**Try it:** Retype all the records below exactly as they are, with no image carried over.
Record excerpts section start
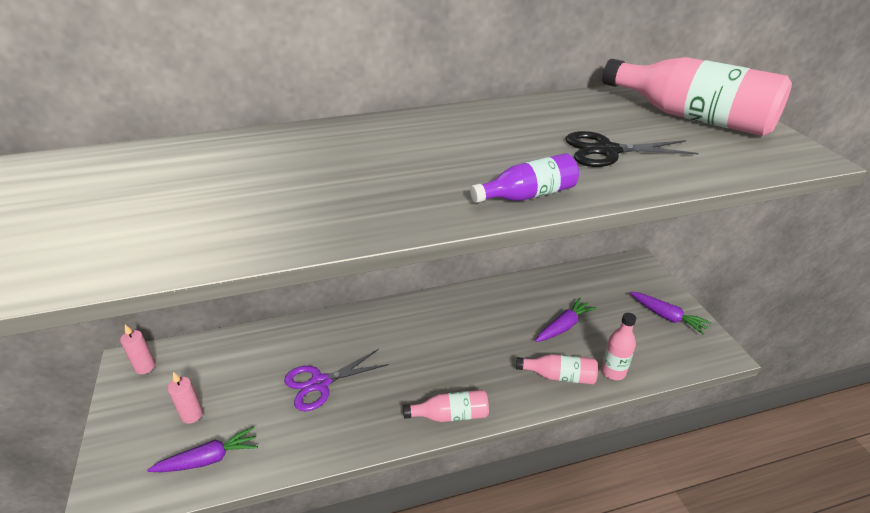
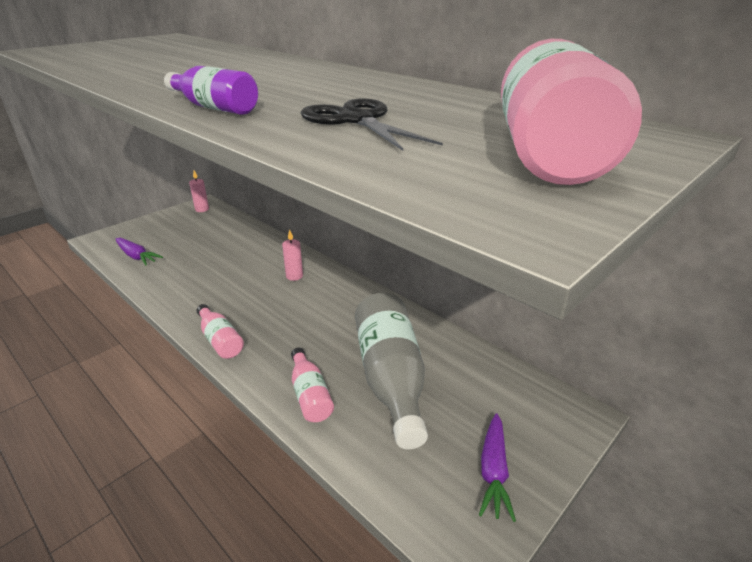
camera: 60 degrees right, 5 degrees down
(192, 415) = (170, 237): pink candle -> pink candle (294, 276)
(320, 383) = (222, 269): purple scissors -> none
(563, 326) = (390, 378): purple carrot -> grey bottle
(613, 372) = (345, 438): pink bottle -> none

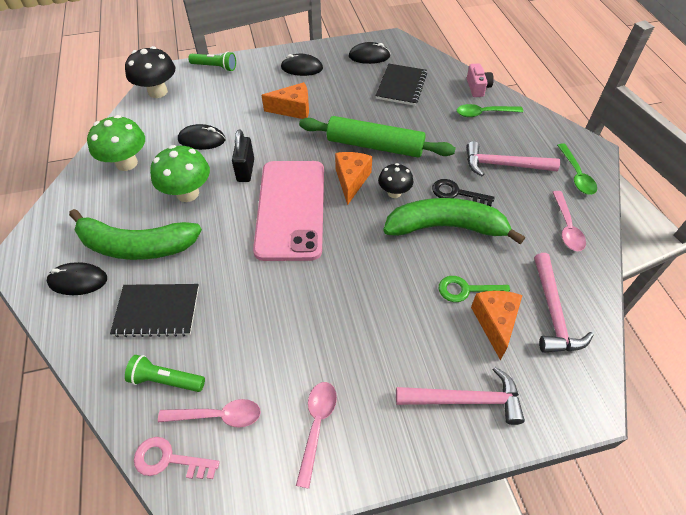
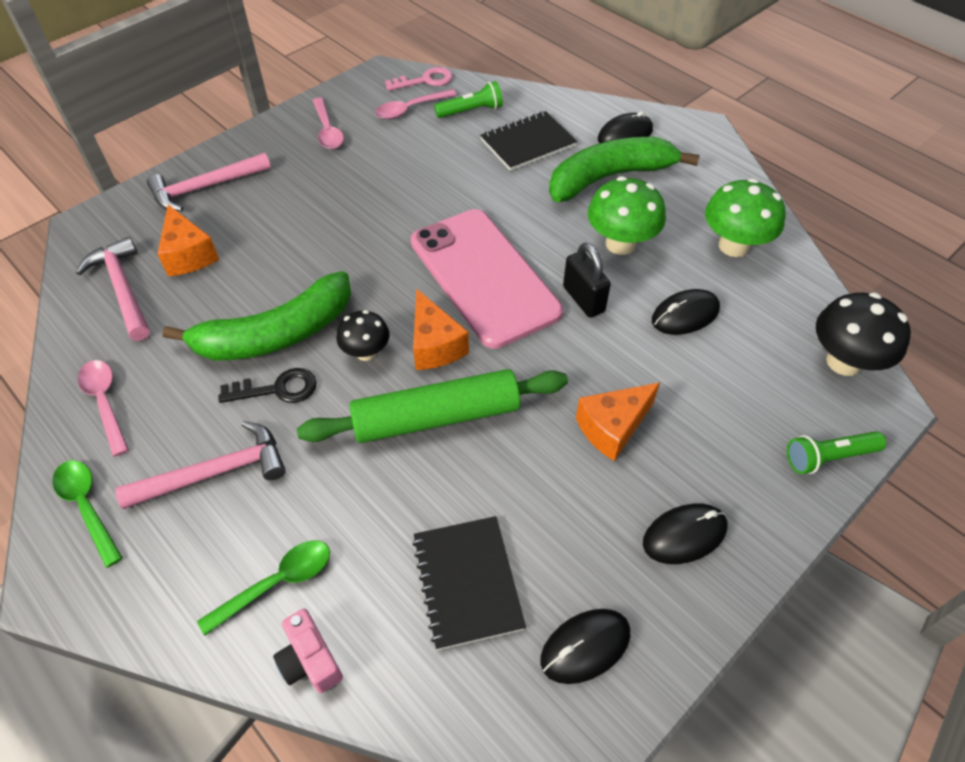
camera: 150 degrees right, 0 degrees up
(466, 290) = (228, 273): green key -> none

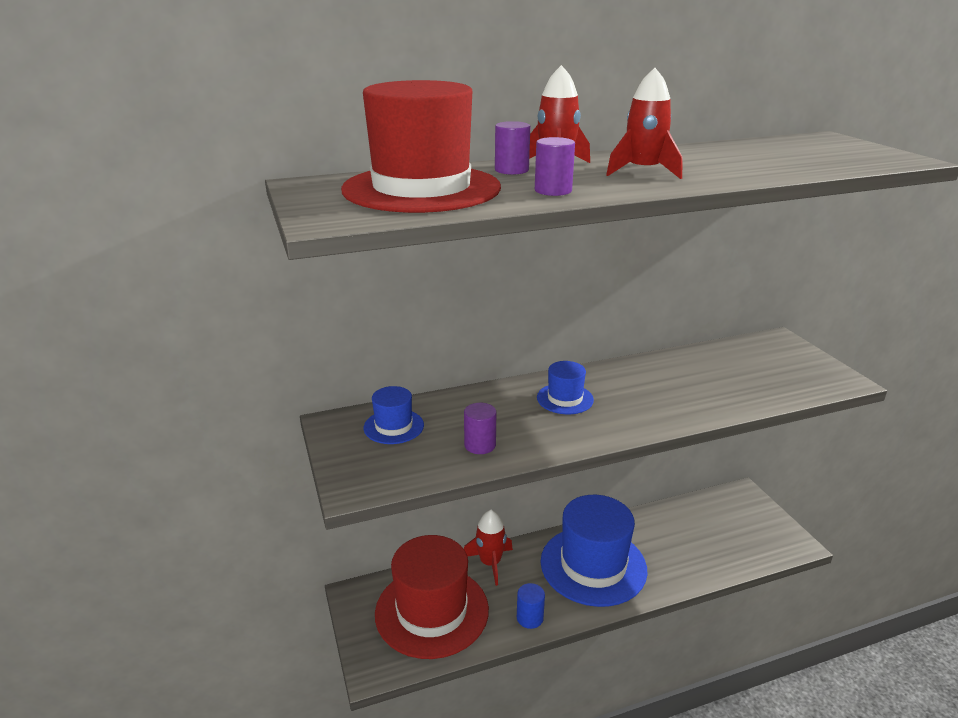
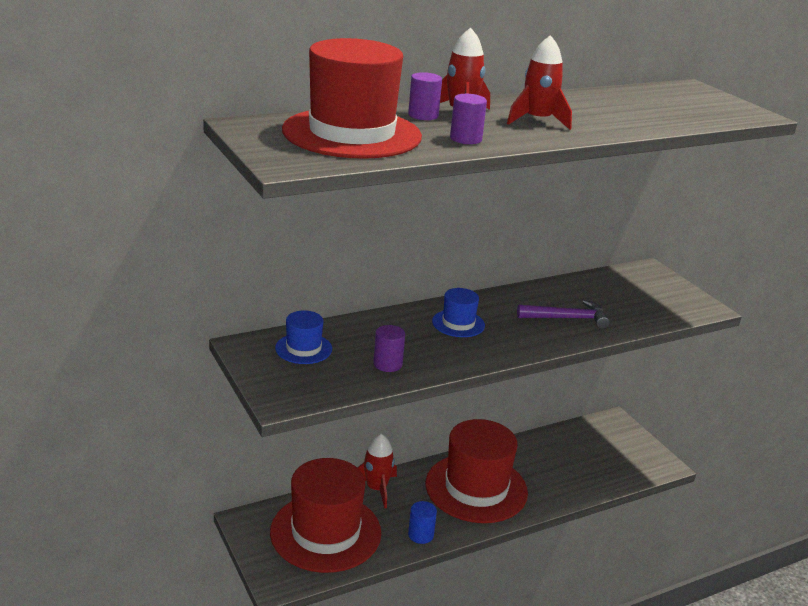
camera: 10 degrees left, 0 degrees up
(593, 565) = (476, 488): blue hat -> red hat
(686, 393) = (567, 318): none -> purple hammer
Record excerpts section end
**Final answer:**
camera: 60 degrees right, 5 degrees down
(192, 415) = (170, 237): pink candle -> pink candle (294, 276)
(320, 383) = (222, 269): purple scissors -> none
(563, 326) = (390, 378): purple carrot -> grey bottle
(613, 372) = (345, 438): pink bottle -> none

camera: 150 degrees right, 0 degrees up
(466, 290) = (228, 273): green key -> none

camera: 10 degrees left, 0 degrees up
(593, 565) = (476, 488): blue hat -> red hat
(686, 393) = (567, 318): none -> purple hammer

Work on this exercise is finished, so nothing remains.